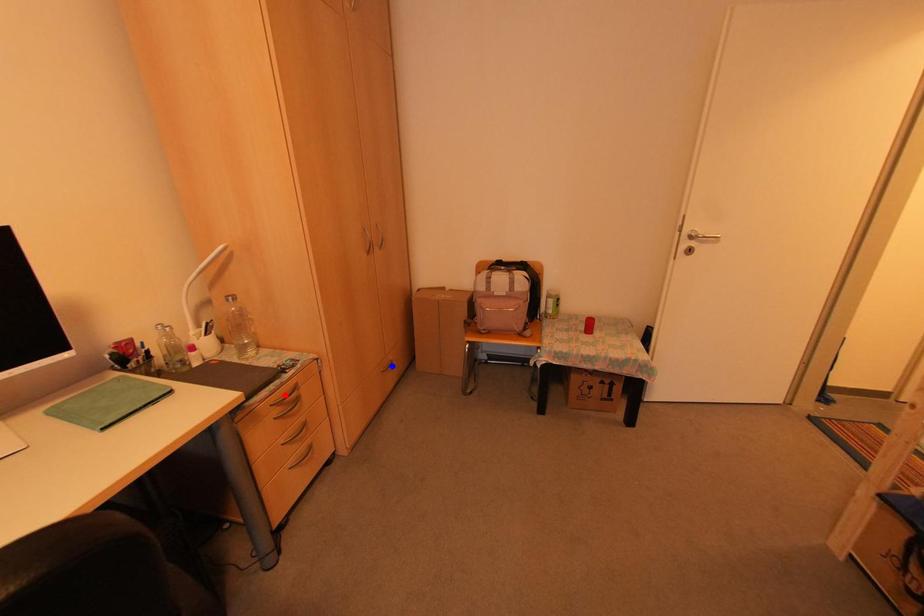
Question: Two points are marked on the image. Which point is closer to the camera?

Choices:
 (A) Blue point is closer.
 (B) Red point is closer.

Answer: (B)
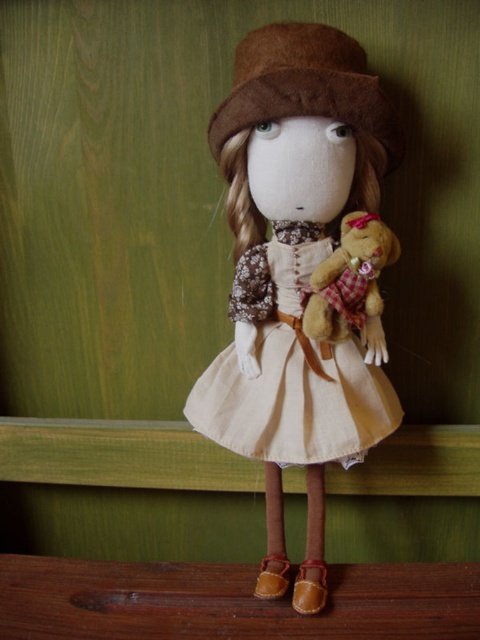
You are an artist trying to paint the doll in the image. You need to decide which of the two points, point (283, 116) or point (336, 296), should be highlighted first because it is closer to the viewer. Which point should you highlight?

Point (283, 116) is closer to the viewer than point (336, 296), so you should highlight point (283, 116) first.

You are a toy designer examining the handmade doll. You notice the beige cotton dress at center and the fluffy brown teddy bear at center. Based on their positions, which object is located lower on the doll?

The beige cotton dress at center is positioned under the fluffy brown teddy bear at center, so the beige cotton dress at center is lower.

======

#### [What this task involves]
Render the data above as a Markdown table with two columns, Row and Text, putting each non-blank line in its own row, numbered in order. Leave out the picture markers.

#### [Solution for this task]
| Row | Text |
|---|---|
| 1 | Question: Two points are marked on the image. Which point is closer to the camera? |
| 2 | Choices: |
| 3 |  (A) Blue point is closer. |
| 4 |  (B) Red point is closer. |
| 5 | Answer: (B) |
| 6 | You are an artist trying to paint the doll in the image. You need to decide which of the two points, point (283, 116) or point (336, 296), should be highlighted first because it is closer to the viewer. Which point should you highlight? |
| 7 | Point (283, 116) is closer to the viewer than point (336, 296), so you should highlight point (283, 116) first. |
| 8 | You are a toy designer examining the handmade doll. You notice the beige cotton dress at center and the fluffy brown teddy bear at center. Based on their positions, which object is located lower on the doll? |
| 9 | The beige cotton dress at center is positioned under the fluffy brown teddy bear at center, so the beige cotton dress at center is lower. |